START EXCERPTED DATA

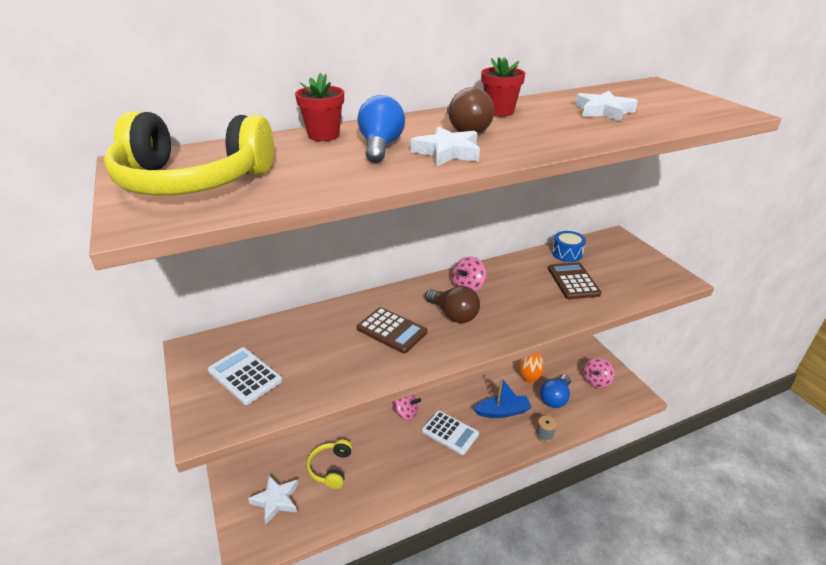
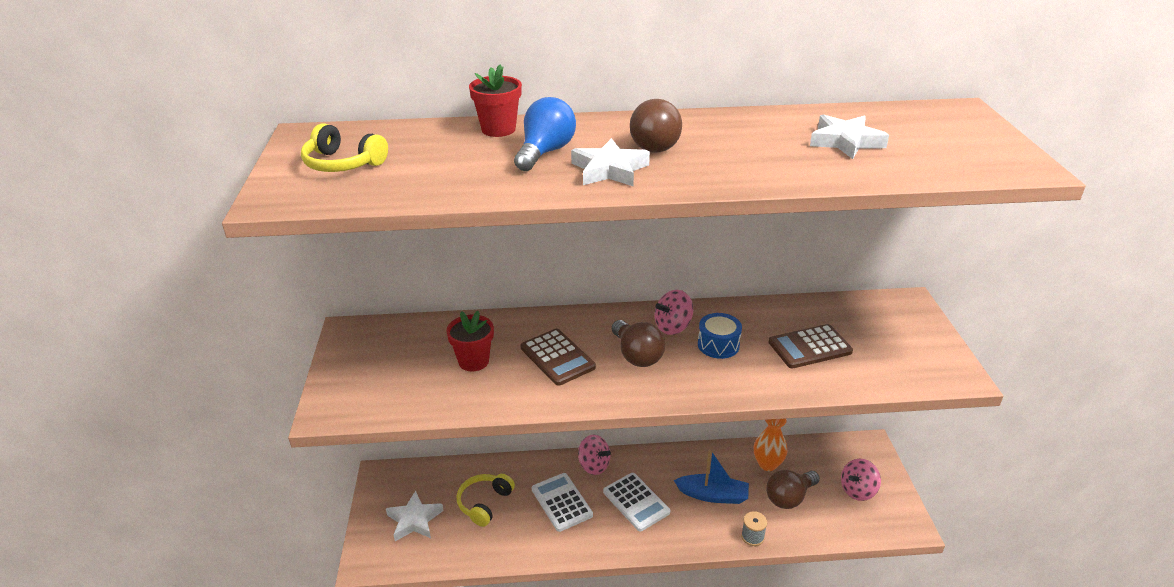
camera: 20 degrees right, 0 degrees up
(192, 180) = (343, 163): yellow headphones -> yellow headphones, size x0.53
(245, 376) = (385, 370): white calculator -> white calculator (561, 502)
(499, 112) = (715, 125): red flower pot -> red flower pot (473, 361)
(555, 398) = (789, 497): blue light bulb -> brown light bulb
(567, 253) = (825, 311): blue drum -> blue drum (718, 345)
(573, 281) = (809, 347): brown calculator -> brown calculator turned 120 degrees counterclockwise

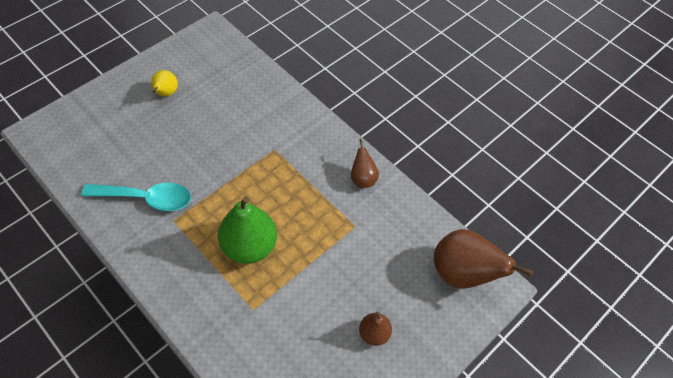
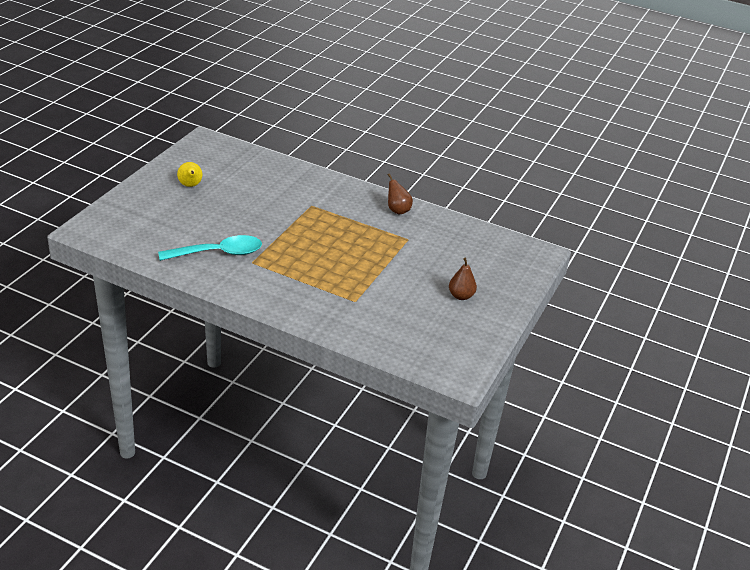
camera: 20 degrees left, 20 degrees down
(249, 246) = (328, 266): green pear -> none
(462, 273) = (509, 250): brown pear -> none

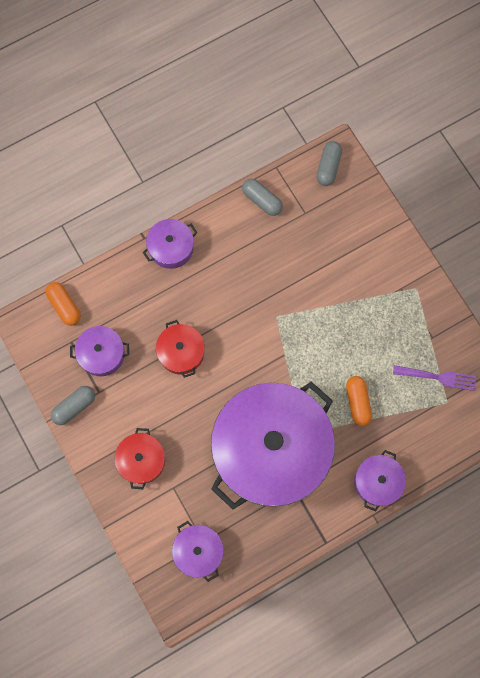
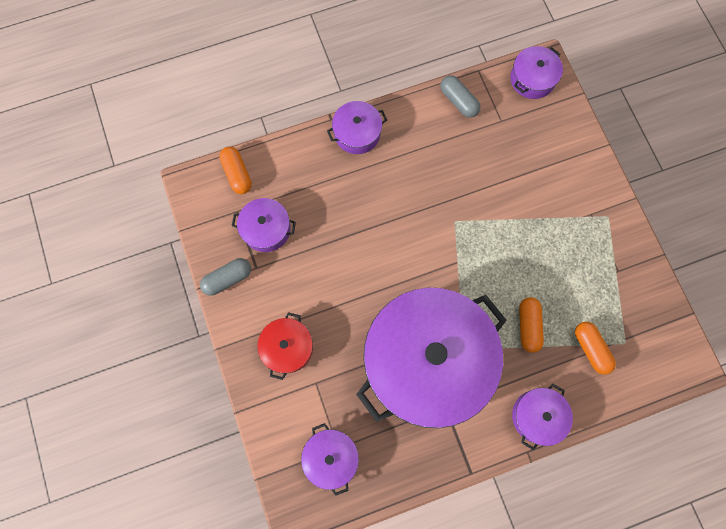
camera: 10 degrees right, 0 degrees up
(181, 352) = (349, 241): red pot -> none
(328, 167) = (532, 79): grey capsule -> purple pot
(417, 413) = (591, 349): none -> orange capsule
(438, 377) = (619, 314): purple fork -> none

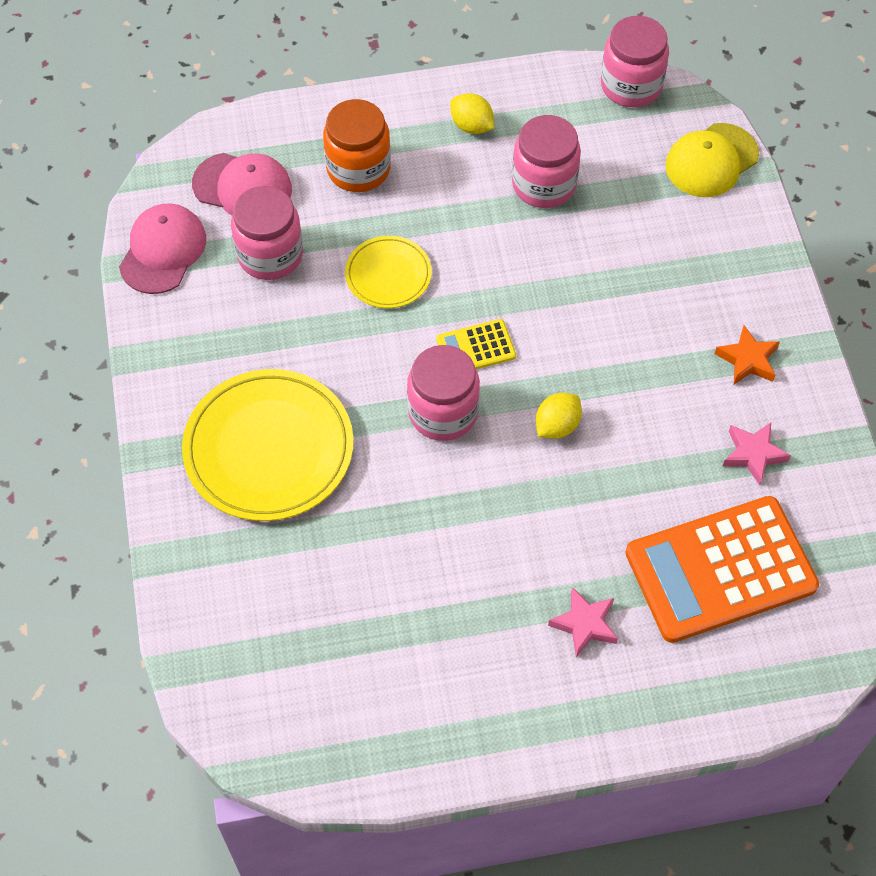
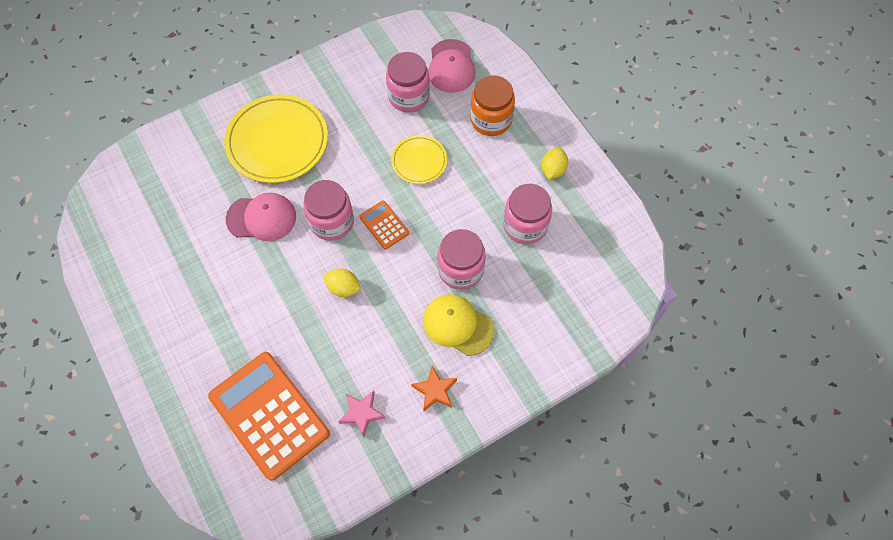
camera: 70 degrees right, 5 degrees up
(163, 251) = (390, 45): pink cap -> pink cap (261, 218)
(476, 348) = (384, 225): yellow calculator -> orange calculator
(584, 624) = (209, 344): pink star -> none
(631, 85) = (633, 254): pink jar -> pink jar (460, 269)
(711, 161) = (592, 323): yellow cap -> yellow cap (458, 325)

END EXCERPTED DATA

YOUR OBJECTIVE
Every entry must be transcribed exactly. Pictures do not belong in the copy.

YOUR SOLUTION
camera: 20 degrees right, 0 degrees up
(192, 180) = (343, 163): yellow headphones -> yellow headphones, size x0.53
(245, 376) = (385, 370): white calculator -> white calculator (561, 502)
(499, 112) = (715, 125): red flower pot -> red flower pot (473, 361)
(555, 398) = (789, 497): blue light bulb -> brown light bulb
(567, 253) = (825, 311): blue drum -> blue drum (718, 345)
(573, 281) = (809, 347): brown calculator -> brown calculator turned 120 degrees counterclockwise

camera: 20 degrees left, 20 degrees down
(249, 246) = (328, 266): green pear -> none
(462, 273) = (509, 250): brown pear -> none

camera: 10 degrees right, 0 degrees up
(181, 352) = (349, 241): red pot -> none
(328, 167) = (532, 79): grey capsule -> purple pot
(417, 413) = (591, 349): none -> orange capsule
(438, 377) = (619, 314): purple fork -> none

camera: 70 degrees right, 5 degrees up
(163, 251) = (390, 45): pink cap -> pink cap (261, 218)
(476, 348) = (384, 225): yellow calculator -> orange calculator
(584, 624) = (209, 344): pink star -> none
(631, 85) = (633, 254): pink jar -> pink jar (460, 269)
(711, 161) = (592, 323): yellow cap -> yellow cap (458, 325)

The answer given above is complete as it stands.